• [Task goal] Your answer should be each line of the entries that contains the word "cyan", copied in full.

• [Supplied information]
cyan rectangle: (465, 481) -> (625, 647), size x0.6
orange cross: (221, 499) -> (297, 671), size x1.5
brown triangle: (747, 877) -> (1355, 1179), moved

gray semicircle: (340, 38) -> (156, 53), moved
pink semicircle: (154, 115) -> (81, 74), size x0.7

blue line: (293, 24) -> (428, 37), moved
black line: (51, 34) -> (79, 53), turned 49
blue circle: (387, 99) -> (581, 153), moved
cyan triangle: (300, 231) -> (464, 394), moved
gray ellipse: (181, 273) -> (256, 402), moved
---
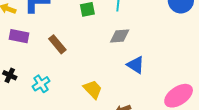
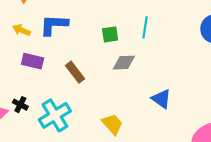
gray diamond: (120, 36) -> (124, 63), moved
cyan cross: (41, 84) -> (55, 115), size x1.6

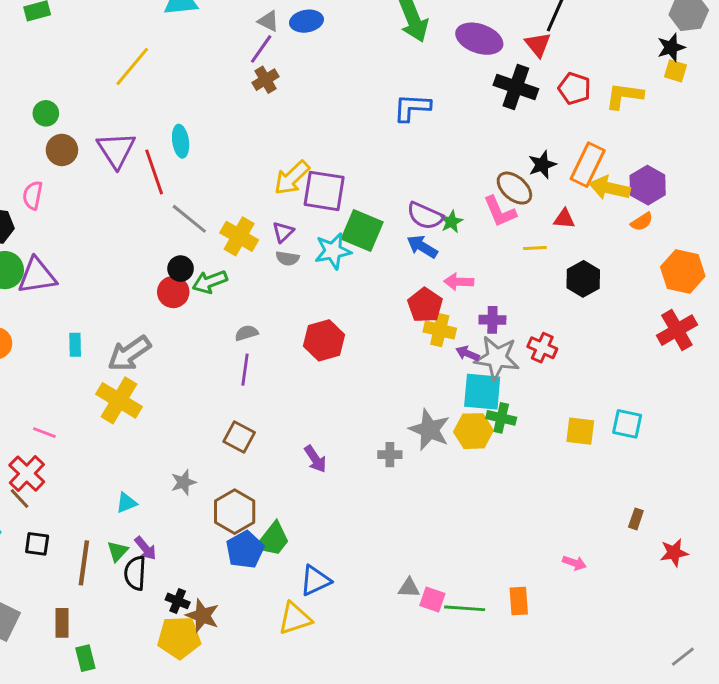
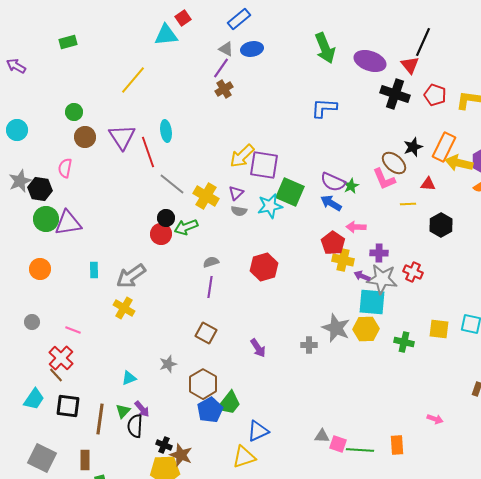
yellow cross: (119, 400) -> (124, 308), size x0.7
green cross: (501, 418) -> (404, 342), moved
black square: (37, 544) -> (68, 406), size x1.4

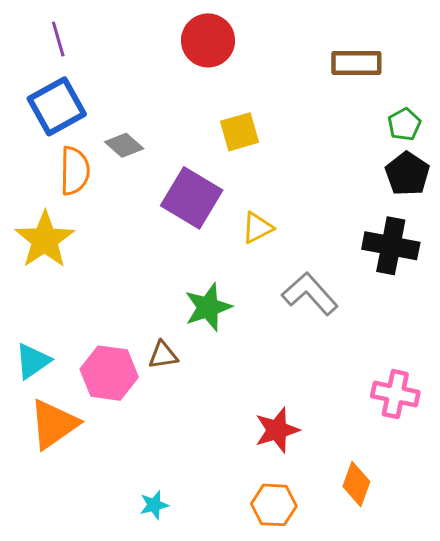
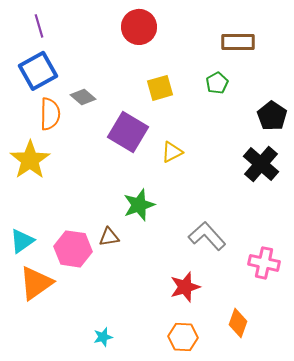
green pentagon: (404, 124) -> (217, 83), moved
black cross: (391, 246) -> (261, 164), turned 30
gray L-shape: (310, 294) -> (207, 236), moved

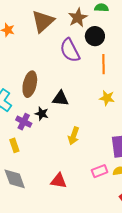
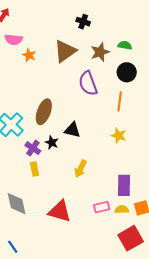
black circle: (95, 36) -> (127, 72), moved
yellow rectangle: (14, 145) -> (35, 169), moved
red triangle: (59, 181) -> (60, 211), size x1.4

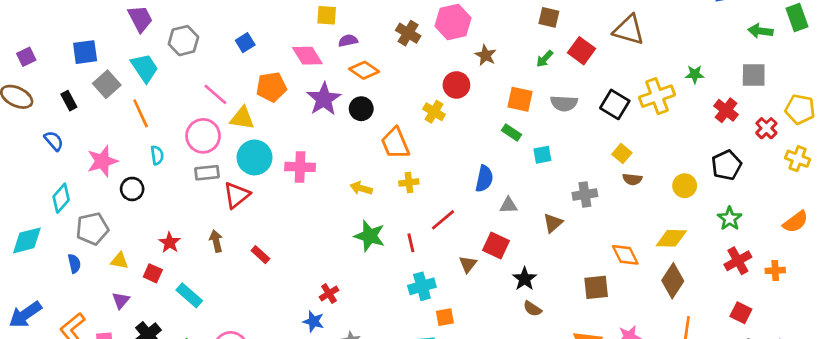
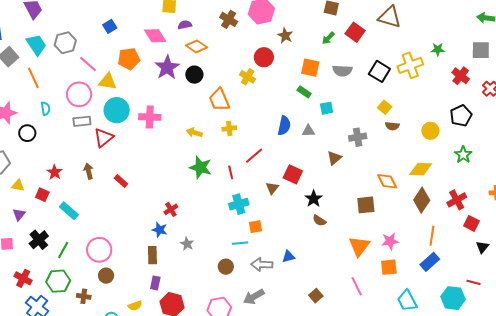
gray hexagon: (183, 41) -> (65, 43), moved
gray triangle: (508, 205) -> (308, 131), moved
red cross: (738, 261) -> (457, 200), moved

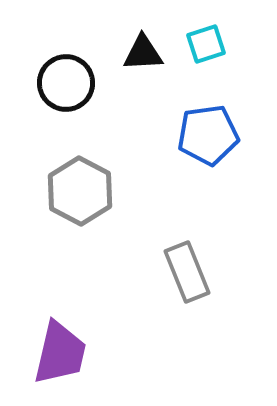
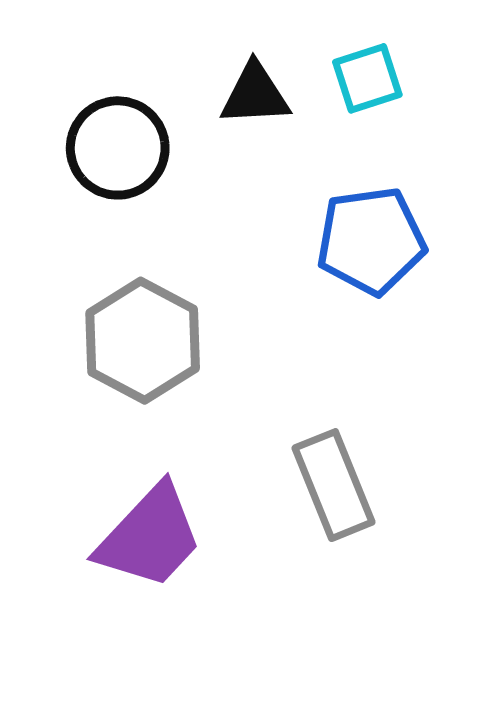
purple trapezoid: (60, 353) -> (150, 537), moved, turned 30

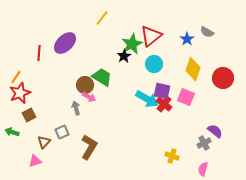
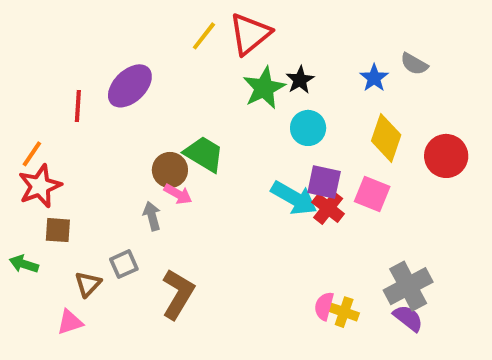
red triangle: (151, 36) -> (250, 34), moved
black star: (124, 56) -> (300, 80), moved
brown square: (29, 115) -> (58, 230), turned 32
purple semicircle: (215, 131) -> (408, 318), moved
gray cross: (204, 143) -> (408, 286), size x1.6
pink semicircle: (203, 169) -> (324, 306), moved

• [Answer to this exercise]
cyan rectangle: (465, 481) -> (625, 647), size x0.6
cyan triangle: (300, 231) -> (464, 394), moved
cyan cross: (41, 84) -> (55, 115), size x1.6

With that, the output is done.